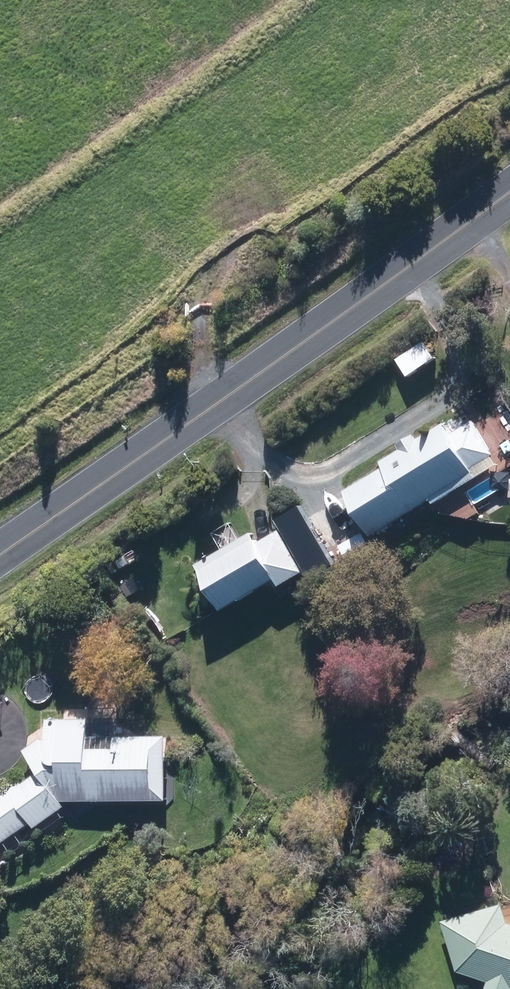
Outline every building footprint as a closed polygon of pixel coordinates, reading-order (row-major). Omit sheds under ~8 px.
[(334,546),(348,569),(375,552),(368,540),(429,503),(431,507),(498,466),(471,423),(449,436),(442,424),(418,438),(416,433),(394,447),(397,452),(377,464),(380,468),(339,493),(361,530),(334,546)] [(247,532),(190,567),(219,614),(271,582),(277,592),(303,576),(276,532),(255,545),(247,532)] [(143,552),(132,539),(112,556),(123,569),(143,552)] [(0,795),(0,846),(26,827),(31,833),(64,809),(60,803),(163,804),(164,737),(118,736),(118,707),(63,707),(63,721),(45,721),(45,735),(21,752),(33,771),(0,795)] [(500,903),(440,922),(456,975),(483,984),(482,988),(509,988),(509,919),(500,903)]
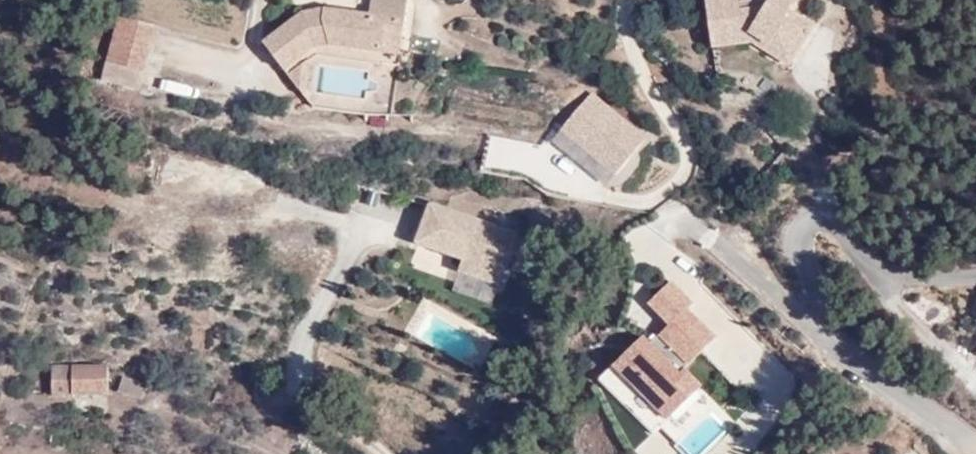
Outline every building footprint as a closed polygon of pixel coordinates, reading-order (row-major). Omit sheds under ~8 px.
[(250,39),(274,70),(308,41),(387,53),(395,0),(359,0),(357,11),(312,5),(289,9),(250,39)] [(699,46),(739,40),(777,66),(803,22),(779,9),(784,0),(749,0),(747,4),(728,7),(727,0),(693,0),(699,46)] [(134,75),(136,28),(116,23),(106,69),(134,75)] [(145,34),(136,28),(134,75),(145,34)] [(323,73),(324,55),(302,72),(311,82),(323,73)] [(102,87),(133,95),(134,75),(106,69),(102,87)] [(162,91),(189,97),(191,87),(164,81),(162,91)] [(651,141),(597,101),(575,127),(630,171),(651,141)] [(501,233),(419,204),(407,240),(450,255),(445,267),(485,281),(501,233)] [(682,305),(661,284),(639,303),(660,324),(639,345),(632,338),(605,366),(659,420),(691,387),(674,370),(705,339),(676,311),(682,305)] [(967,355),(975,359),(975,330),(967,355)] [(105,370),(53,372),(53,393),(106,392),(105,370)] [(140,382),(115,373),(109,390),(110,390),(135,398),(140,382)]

━━━━━━

__EXERCISE__.
Text only, please: give the listing again word for word with no images.

__ANSWER SECTION__.
Outline every building footprint as a closed polygon of pixel coordinates, reading-order (row-major). Omit sheds under ~8 px.
[(334,546),(348,569),(375,552),(368,540),(429,503),(431,507),(498,466),(471,423),(449,436),(442,424),(418,438),(416,433),(394,447),(397,452),(377,464),(380,468),(339,493),(361,530),(334,546)] [(247,532),(190,567),(219,614),(271,582),(277,592),(303,576),(276,532),(255,545),(247,532)] [(143,552),(132,539),(112,556),(123,569),(143,552)] [(0,795),(0,846),(26,827),(31,833),(64,809),(60,803),(163,804),(164,737),(118,736),(118,707),(63,707),(63,721),(45,721),(45,735),(21,752),(33,771),(0,795)] [(500,903),(440,922),(456,975),(483,984),(482,988),(509,988),(509,919),(500,903)]
Outline every building footprint as a closed polygon of pixel coordinates, reading-order (row-major). Omit sheds under ~8 px.
[(250,39),(274,70),(308,41),(387,53),(395,0),(359,0),(357,11),(312,5),(289,9),(250,39)] [(699,46),(739,40),(777,66),(803,22),(779,9),(784,0),(749,0),(747,4),(728,7),(727,0),(693,0),(699,46)] [(134,75),(136,28),(116,23),(106,69),(134,75)] [(145,34),(136,28),(134,75),(145,34)] [(323,73),(324,55),(302,72),(311,82),(323,73)] [(102,87),(133,95),(134,75),(106,69),(102,87)] [(162,91),(189,97),(191,87),(164,81),(162,91)] [(651,141),(597,101),(575,127),(630,171),(651,141)] [(501,233),(419,204),(407,240),(450,255),(445,267),(485,281),(501,233)] [(682,305),(661,284),(639,303),(660,324),(639,345),(632,338),(605,366),(659,420),(691,387),(674,370),(705,339),(676,311),(682,305)] [(967,355),(975,359),(975,330),(967,355)] [(105,370),(53,372),(53,393),(106,392),(105,370)] [(140,382),(115,373),(109,390),(110,390),(135,398),(140,382)]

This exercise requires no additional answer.